• _EXERCISE REQUIREMENTS_
Both the line below containing "armchair: (89, 141) -> (179, 295), turned 180" and the line containing "lab bench: (103, 115) -> (280, 254), moved", along with every line between them, should be repeated exactly; no other line belongs in the answer.

Extracted records:
···

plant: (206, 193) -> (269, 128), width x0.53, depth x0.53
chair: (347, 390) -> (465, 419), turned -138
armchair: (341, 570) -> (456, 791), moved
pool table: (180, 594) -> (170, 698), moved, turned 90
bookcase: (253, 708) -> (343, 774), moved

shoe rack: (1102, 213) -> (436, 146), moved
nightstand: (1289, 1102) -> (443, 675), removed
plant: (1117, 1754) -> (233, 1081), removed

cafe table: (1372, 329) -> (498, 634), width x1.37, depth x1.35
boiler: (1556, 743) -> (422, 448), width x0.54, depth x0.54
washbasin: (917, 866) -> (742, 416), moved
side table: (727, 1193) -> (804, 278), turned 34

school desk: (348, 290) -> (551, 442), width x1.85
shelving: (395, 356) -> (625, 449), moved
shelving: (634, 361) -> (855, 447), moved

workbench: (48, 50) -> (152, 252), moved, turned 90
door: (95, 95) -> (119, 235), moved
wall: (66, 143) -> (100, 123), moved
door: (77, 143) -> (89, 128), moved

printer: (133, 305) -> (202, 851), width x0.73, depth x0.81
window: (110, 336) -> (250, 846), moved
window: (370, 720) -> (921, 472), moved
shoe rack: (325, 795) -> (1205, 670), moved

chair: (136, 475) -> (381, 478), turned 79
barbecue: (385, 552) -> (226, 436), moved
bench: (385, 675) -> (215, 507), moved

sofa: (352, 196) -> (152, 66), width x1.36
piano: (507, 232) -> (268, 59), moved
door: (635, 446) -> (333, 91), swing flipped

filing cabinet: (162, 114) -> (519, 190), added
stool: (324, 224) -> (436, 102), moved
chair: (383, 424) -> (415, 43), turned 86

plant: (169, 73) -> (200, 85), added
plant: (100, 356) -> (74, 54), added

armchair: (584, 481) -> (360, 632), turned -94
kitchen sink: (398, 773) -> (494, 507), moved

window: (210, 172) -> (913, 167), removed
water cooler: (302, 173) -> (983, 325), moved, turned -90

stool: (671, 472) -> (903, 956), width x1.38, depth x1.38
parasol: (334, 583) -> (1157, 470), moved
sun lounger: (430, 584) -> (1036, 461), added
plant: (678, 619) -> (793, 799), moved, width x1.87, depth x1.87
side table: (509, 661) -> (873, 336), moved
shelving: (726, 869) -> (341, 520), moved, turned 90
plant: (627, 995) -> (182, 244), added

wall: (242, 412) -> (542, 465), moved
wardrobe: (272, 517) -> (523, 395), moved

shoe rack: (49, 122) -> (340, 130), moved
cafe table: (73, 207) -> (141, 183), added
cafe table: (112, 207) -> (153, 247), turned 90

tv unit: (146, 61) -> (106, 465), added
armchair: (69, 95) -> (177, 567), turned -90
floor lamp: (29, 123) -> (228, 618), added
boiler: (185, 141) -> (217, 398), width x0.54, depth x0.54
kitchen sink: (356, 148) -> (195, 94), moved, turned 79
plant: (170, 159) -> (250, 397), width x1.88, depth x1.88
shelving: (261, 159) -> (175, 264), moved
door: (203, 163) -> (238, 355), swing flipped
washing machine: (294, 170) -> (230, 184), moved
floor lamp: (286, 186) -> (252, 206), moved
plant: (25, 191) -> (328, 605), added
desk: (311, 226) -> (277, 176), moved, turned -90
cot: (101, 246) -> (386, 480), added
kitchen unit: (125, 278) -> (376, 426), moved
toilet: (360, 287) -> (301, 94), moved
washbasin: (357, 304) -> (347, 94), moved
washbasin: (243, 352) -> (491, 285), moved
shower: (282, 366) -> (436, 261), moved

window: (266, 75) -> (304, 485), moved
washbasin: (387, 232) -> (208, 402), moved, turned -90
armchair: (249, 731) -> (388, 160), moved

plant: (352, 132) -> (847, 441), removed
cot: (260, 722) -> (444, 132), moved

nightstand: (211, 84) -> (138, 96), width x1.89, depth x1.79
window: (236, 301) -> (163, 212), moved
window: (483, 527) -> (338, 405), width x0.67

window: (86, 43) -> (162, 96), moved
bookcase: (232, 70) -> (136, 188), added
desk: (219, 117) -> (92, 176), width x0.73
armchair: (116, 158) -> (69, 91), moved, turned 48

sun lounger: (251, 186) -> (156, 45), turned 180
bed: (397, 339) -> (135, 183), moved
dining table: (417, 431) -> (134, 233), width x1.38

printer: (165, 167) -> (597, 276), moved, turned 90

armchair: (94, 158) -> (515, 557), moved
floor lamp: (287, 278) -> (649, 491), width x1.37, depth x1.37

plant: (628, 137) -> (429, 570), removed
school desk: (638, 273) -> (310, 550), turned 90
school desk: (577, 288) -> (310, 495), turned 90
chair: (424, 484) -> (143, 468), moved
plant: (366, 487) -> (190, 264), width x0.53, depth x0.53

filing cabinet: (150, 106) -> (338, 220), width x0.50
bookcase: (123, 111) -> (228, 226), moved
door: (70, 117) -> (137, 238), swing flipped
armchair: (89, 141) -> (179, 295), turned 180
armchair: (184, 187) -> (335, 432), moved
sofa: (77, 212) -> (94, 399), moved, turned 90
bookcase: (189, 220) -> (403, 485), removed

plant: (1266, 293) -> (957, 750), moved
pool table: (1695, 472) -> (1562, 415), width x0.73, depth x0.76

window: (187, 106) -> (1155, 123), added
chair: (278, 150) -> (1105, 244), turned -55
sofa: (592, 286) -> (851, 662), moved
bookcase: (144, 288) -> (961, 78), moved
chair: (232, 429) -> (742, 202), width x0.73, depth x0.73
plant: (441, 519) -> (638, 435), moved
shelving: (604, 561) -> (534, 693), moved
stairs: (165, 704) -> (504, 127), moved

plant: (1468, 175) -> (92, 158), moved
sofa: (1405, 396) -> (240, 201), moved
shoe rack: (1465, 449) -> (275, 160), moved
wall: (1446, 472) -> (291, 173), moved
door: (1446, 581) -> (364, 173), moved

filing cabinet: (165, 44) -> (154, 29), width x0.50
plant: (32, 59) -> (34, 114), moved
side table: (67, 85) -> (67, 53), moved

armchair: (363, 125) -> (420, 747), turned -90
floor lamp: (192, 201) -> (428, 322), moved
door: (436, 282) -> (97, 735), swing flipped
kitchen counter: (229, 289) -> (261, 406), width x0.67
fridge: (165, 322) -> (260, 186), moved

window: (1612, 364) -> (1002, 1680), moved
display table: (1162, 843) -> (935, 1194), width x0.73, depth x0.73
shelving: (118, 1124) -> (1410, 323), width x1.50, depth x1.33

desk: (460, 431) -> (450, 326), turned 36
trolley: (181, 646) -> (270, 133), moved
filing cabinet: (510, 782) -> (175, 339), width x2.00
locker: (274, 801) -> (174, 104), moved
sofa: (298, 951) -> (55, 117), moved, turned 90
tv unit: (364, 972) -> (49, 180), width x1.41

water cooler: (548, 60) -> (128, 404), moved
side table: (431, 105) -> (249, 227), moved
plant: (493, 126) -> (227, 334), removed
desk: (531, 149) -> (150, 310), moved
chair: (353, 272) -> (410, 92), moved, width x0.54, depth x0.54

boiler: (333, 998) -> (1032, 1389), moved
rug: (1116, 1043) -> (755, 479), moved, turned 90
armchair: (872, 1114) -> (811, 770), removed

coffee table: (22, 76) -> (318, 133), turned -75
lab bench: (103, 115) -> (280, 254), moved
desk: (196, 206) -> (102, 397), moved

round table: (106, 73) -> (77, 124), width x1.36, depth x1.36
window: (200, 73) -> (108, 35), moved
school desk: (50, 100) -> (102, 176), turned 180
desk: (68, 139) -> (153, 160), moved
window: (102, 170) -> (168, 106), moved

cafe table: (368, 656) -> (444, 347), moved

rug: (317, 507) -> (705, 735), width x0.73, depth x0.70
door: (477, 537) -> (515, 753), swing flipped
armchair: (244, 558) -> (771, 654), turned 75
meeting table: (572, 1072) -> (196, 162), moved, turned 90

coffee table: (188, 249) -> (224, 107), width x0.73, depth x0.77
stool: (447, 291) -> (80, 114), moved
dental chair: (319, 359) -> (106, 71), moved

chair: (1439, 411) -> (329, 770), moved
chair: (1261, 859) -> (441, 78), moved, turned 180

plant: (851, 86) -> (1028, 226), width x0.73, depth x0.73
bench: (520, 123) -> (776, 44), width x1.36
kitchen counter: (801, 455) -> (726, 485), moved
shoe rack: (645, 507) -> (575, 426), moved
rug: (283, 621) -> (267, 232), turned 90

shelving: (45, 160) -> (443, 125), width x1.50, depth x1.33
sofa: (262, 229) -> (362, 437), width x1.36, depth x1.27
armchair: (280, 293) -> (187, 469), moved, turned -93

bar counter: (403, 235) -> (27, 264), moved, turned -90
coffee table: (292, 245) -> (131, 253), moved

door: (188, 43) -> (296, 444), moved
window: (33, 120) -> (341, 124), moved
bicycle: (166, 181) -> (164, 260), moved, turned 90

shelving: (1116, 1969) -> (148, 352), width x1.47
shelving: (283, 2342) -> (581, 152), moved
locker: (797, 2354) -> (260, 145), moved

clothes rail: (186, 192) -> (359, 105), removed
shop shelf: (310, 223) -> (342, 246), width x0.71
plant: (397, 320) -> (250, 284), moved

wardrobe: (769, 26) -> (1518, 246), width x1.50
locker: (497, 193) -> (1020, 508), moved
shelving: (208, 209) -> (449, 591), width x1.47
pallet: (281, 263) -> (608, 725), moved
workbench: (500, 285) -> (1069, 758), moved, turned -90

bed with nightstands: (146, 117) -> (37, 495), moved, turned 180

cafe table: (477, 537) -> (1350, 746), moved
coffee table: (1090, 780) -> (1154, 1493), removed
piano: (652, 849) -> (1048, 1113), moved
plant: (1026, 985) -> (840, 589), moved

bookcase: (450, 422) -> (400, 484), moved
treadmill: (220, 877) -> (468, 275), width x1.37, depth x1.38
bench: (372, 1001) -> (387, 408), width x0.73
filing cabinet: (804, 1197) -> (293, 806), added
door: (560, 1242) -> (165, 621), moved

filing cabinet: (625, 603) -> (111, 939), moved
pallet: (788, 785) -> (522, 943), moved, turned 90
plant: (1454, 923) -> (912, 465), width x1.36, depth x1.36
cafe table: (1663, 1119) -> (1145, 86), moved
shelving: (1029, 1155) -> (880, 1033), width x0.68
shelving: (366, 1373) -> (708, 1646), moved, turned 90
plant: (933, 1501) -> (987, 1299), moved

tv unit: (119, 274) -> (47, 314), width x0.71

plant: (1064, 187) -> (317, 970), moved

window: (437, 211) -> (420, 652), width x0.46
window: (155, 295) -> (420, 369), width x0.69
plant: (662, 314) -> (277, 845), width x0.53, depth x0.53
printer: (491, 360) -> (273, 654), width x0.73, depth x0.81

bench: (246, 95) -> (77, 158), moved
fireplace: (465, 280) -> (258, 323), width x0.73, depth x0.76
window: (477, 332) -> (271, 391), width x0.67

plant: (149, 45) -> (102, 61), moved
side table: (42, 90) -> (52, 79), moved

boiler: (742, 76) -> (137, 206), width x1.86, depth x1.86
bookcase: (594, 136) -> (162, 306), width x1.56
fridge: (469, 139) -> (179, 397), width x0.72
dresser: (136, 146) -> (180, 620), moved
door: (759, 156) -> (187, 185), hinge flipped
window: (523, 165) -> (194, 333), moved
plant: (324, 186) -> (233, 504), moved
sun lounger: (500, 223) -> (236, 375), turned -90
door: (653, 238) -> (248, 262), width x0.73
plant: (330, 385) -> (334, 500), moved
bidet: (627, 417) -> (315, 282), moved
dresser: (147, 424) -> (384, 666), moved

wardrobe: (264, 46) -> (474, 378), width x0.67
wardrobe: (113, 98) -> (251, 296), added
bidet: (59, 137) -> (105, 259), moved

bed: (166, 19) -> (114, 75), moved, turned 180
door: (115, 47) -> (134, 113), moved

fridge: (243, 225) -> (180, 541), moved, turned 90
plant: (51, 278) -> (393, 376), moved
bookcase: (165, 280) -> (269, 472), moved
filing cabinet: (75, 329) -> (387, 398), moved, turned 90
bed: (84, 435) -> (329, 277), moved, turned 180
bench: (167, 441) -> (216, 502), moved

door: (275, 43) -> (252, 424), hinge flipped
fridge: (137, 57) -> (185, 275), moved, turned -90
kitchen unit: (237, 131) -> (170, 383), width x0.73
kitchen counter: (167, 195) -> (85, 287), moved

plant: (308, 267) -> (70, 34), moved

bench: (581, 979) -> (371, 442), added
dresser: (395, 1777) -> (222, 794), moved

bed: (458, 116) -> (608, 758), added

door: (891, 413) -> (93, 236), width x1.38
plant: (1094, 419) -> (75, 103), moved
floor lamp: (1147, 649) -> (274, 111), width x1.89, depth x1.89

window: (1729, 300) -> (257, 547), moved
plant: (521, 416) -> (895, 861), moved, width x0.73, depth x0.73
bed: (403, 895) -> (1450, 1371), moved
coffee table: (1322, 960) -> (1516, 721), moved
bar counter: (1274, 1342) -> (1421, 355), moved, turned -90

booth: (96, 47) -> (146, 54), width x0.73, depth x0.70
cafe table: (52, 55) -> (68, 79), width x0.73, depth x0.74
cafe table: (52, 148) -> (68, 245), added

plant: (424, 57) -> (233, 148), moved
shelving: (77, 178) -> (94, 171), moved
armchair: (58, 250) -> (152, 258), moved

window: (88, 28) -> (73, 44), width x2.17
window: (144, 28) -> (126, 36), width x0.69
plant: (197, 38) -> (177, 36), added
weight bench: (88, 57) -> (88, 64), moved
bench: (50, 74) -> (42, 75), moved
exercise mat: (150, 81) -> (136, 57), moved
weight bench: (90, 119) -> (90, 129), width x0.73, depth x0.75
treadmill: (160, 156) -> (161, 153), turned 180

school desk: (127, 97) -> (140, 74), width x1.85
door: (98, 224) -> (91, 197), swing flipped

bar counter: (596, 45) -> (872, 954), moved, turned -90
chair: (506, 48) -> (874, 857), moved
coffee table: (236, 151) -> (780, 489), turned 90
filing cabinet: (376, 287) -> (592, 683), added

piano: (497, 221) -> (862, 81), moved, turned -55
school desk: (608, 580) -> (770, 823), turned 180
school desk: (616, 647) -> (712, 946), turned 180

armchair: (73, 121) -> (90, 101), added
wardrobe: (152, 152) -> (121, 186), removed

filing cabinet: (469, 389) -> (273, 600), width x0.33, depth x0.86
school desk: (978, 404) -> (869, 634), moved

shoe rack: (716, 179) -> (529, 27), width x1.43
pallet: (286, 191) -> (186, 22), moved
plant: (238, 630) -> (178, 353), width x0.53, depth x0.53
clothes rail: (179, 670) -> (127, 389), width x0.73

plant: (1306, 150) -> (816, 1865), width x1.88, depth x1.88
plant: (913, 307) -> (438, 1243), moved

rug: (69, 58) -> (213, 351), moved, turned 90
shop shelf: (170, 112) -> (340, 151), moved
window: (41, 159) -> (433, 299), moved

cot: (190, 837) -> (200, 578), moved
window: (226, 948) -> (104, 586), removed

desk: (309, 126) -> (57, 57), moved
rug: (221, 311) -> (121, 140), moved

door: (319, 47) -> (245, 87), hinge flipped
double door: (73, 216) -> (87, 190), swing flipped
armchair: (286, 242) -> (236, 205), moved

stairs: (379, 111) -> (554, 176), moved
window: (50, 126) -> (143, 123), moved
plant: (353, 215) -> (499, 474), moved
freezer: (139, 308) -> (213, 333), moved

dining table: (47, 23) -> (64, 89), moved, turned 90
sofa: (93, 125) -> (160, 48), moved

···

• _RESPONSE AREA_
armchair: (89, 141) -> (179, 295), turned 180
armchair: (184, 187) -> (335, 432), moved
sofa: (77, 212) -> (94, 399), moved, turned 90
bookcase: (189, 220) -> (403, 485), removed

plant: (1266, 293) -> (957, 750), moved
pool table: (1695, 472) -> (1562, 415), width x0.73, depth x0.76

window: (187, 106) -> (1155, 123), added
chair: (278, 150) -> (1105, 244), turned -55
sofa: (592, 286) -> (851, 662), moved
bookcase: (144, 288) -> (961, 78), moved
chair: (232, 429) -> (742, 202), width x0.73, depth x0.73
plant: (441, 519) -> (638, 435), moved
shelving: (604, 561) -> (534, 693), moved
stairs: (165, 704) -> (504, 127), moved

plant: (1468, 175) -> (92, 158), moved
sofa: (1405, 396) -> (240, 201), moved
shoe rack: (1465, 449) -> (275, 160), moved
wall: (1446, 472) -> (291, 173), moved
door: (1446, 581) -> (364, 173), moved

filing cabinet: (165, 44) -> (154, 29), width x0.50
plant: (32, 59) -> (34, 114), moved
side table: (67, 85) -> (67, 53), moved

armchair: (363, 125) -> (420, 747), turned -90
floor lamp: (192, 201) -> (428, 322), moved
door: (436, 282) -> (97, 735), swing flipped
kitchen counter: (229, 289) -> (261, 406), width x0.67
fridge: (165, 322) -> (260, 186), moved

window: (1612, 364) -> (1002, 1680), moved
display table: (1162, 843) -> (935, 1194), width x0.73, depth x0.73
shelving: (118, 1124) -> (1410, 323), width x1.50, depth x1.33

desk: (460, 431) -> (450, 326), turned 36
trolley: (181, 646) -> (270, 133), moved
filing cabinet: (510, 782) -> (175, 339), width x2.00
locker: (274, 801) -> (174, 104), moved
sofa: (298, 951) -> (55, 117), moved, turned 90
tv unit: (364, 972) -> (49, 180), width x1.41

water cooler: (548, 60) -> (128, 404), moved
side table: (431, 105) -> (249, 227), moved
plant: (493, 126) -> (227, 334), removed
desk: (531, 149) -> (150, 310), moved
chair: (353, 272) -> (410, 92), moved, width x0.54, depth x0.54

boiler: (333, 998) -> (1032, 1389), moved
rug: (1116, 1043) -> (755, 479), moved, turned 90
armchair: (872, 1114) -> (811, 770), removed

coffee table: (22, 76) -> (318, 133), turned -75
lab bench: (103, 115) -> (280, 254), moved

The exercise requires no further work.